*Your assignment*:
All records are to be printed again exactly as they appear.
--- Material for this exercise Enclosed Below ---
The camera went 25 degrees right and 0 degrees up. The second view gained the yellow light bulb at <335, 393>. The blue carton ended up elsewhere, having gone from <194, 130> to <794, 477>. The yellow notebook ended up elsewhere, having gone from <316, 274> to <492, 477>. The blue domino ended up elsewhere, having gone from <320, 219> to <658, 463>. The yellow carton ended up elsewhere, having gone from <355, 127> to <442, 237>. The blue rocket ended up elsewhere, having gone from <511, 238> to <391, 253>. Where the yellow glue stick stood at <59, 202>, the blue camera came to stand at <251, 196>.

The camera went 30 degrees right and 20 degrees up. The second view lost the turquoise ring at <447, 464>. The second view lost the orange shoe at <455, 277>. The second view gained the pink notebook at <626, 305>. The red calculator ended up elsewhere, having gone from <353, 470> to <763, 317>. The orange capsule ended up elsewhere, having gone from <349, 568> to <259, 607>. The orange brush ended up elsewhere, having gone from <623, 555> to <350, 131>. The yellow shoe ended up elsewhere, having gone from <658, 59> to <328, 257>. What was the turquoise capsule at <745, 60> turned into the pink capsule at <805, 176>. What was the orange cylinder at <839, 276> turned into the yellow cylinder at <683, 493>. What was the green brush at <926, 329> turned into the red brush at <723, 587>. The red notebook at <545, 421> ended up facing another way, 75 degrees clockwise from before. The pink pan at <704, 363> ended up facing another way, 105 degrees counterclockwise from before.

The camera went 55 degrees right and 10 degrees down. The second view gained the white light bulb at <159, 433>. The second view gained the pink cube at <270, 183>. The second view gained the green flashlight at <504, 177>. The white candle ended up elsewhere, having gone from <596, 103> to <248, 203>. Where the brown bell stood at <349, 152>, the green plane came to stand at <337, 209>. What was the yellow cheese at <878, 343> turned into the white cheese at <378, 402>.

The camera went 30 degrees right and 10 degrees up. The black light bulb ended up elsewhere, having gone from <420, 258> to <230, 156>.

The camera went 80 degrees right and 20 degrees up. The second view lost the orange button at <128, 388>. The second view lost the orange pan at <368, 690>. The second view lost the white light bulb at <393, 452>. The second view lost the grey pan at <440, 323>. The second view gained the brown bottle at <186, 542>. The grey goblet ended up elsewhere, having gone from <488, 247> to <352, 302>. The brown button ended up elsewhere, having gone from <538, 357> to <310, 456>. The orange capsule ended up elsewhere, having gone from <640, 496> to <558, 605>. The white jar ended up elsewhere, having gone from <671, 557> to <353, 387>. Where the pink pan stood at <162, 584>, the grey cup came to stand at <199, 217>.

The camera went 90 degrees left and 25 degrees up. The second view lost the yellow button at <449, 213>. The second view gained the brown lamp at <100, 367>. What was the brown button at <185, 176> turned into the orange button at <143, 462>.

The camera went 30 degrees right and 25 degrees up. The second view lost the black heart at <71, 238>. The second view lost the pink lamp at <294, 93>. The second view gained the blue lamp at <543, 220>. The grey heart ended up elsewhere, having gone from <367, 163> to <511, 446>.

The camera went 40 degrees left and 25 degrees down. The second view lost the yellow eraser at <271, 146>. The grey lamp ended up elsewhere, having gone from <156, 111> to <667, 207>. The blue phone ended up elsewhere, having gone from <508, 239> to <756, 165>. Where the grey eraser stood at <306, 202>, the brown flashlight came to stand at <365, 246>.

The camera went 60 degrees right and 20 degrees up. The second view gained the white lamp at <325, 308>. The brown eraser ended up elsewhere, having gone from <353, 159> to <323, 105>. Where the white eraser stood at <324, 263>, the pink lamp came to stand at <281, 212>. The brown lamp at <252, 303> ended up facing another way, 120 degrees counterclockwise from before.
--- End of Enclosed Material for this exercise ---
*Solution*:
The camera went 25 degrees right and 0 degrees up. The second view gained the yellow light bulb at <335, 393>. The blue carton ended up elsewhere, having gone from <194, 130> to <794, 477>. The yellow notebook ended up elsewhere, having gone from <316, 274> to <492, 477>. The blue domino ended up elsewhere, having gone from <320, 219> to <658, 463>. The yellow carton ended up elsewhere, having gone from <355, 127> to <442, 237>. The blue rocket ended up elsewhere, having gone from <511, 238> to <391, 253>. Where the yellow glue stick stood at <59, 202>, the blue camera came to stand at <251, 196>.

The camera went 30 degrees right and 20 degrees up. The second view lost the turquoise ring at <447, 464>. The second view lost the orange shoe at <455, 277>. The second view gained the pink notebook at <626, 305>. The red calculator ended up elsewhere, having gone from <353, 470> to <763, 317>. The orange capsule ended up elsewhere, having gone from <349, 568> to <259, 607>. The orange brush ended up elsewhere, having gone from <623, 555> to <350, 131>. The yellow shoe ended up elsewhere, having gone from <658, 59> to <328, 257>. What was the turquoise capsule at <745, 60> turned into the pink capsule at <805, 176>. What was the orange cylinder at <839, 276> turned into the yellow cylinder at <683, 493>. What was the green brush at <926, 329> turned into the red brush at <723, 587>. The red notebook at <545, 421> ended up facing another way, 75 degrees clockwise from before. The pink pan at <704, 363> ended up facing another way, 105 degrees counterclockwise from before.

The camera went 55 degrees right and 10 degrees down. The second view gained the white light bulb at <159, 433>. The second view gained the pink cube at <270, 183>. The second view gained the green flashlight at <504, 177>. The white candle ended up elsewhere, having gone from <596, 103> to <248, 203>. Where the brown bell stood at <349, 152>, the green plane came to stand at <337, 209>. What was the yellow cheese at <878, 343> turned into the white cheese at <378, 402>.

The camera went 30 degrees right and 10 degrees up. The black light bulb ended up elsewhere, having gone from <420, 258> to <230, 156>.

The camera went 80 degrees right and 20 degrees up. The second view lost the orange button at <128, 388>. The second view lost the orange pan at <368, 690>. The second view lost the white light bulb at <393, 452>. The second view lost the grey pan at <440, 323>. The second view gained the brown bottle at <186, 542>. The grey goblet ended up elsewhere, having gone from <488, 247> to <352, 302>. The brown button ended up elsewhere, having gone from <538, 357> to <310, 456>. The orange capsule ended up elsewhere, having gone from <640, 496> to <558, 605>. The white jar ended up elsewhere, having gone from <671, 557> to <353, 387>. Where the pink pan stood at <162, 584>, the grey cup came to stand at <199, 217>.

The camera went 90 degrees left and 25 degrees up. The second view lost the yellow button at <449, 213>. The second view gained the brown lamp at <100, 367>. What was the brown button at <185, 176> turned into the orange button at <143, 462>.

The camera went 30 degrees right and 25 degrees up. The second view lost the black heart at <71, 238>. The second view lost the pink lamp at <294, 93>. The second view gained the blue lamp at <543, 220>. The grey heart ended up elsewhere, having gone from <367, 163> to <511, 446>.

The camera went 40 degrees left and 25 degrees down. The second view lost the yellow eraser at <271, 146>. The grey lamp ended up elsewhere, having gone from <156, 111> to <667, 207>. The blue phone ended up elsewhere, having gone from <508, 239> to <756, 165>. Where the grey eraser stood at <306, 202>, the brown flashlight came to stand at <365, 246>.

The camera went 60 degrees right and 20 degrees up. The second view gained the white lamp at <325, 308>. The brown eraser ended up elsewhere, having gone from <353, 159> to <323, 105>. Where the white eraser stood at <324, 263>, the pink lamp came to stand at <281, 212>. The brown lamp at <252, 303> ended up facing another way, 120 degrees counterclockwise from before.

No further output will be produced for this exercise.